-- Work request --
Nothing but the line holding "116 74 x2.22" and the lines after it, through the end of the records, should be set down, each exactly as it is.

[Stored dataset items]

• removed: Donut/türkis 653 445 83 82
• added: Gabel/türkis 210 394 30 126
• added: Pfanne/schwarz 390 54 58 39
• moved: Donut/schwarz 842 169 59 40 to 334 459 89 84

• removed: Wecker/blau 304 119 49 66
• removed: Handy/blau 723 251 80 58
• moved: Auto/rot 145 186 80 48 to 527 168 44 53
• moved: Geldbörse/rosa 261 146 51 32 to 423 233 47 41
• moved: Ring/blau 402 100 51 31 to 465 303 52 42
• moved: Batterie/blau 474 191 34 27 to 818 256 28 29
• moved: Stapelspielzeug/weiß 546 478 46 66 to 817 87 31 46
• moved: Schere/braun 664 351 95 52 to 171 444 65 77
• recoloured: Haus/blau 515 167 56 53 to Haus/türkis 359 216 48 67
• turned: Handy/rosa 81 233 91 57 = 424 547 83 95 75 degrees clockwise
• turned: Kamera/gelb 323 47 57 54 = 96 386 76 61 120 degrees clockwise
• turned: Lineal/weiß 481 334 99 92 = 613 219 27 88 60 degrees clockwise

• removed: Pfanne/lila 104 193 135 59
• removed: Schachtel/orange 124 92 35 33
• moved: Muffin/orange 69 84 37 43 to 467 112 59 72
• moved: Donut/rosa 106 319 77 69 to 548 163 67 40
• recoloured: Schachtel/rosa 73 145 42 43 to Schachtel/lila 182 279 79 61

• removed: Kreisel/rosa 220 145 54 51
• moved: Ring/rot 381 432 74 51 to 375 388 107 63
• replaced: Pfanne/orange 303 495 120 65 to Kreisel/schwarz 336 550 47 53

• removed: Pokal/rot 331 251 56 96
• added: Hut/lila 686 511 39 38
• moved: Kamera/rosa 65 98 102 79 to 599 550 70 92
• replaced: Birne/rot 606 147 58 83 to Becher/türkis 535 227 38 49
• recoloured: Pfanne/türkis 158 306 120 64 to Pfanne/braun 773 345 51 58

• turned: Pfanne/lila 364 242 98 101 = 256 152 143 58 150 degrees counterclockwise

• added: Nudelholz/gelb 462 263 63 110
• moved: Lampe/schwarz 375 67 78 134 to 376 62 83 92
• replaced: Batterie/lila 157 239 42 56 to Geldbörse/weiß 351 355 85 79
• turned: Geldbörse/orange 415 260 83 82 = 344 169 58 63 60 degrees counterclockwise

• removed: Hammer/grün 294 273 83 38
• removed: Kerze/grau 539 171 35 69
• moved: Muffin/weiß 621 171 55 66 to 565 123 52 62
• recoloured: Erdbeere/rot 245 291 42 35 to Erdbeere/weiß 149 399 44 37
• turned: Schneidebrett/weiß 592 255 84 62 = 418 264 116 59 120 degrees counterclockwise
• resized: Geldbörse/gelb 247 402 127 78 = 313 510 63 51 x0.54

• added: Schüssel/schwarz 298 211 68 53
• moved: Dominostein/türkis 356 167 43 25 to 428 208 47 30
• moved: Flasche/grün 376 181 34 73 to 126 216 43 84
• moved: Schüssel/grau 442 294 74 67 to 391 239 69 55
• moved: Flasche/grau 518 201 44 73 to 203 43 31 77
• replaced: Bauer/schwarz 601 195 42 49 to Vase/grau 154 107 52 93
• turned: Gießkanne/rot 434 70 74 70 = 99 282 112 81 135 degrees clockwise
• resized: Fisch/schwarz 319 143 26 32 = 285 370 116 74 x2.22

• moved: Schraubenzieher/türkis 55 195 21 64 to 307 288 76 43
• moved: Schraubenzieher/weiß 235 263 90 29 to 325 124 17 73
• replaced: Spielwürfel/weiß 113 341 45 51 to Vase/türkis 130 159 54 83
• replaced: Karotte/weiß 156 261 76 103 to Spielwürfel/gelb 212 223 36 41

-- Answer section --
• resized: Fisch/schwarz 319 143 26 32 = 285 370 116 74 x2.22

• moved: Schraubenzieher/türkis 55 195 21 64 to 307 288 76 43
• moved: Schraubenzieher/weiß 235 263 90 29 to 325 124 17 73
• replaced: Spielwürfel/weiß 113 341 45 51 to Vase/türkis 130 159 54 83
• replaced: Karotte/weiß 156 261 76 103 to Spielwürfel/gelb 212 223 36 41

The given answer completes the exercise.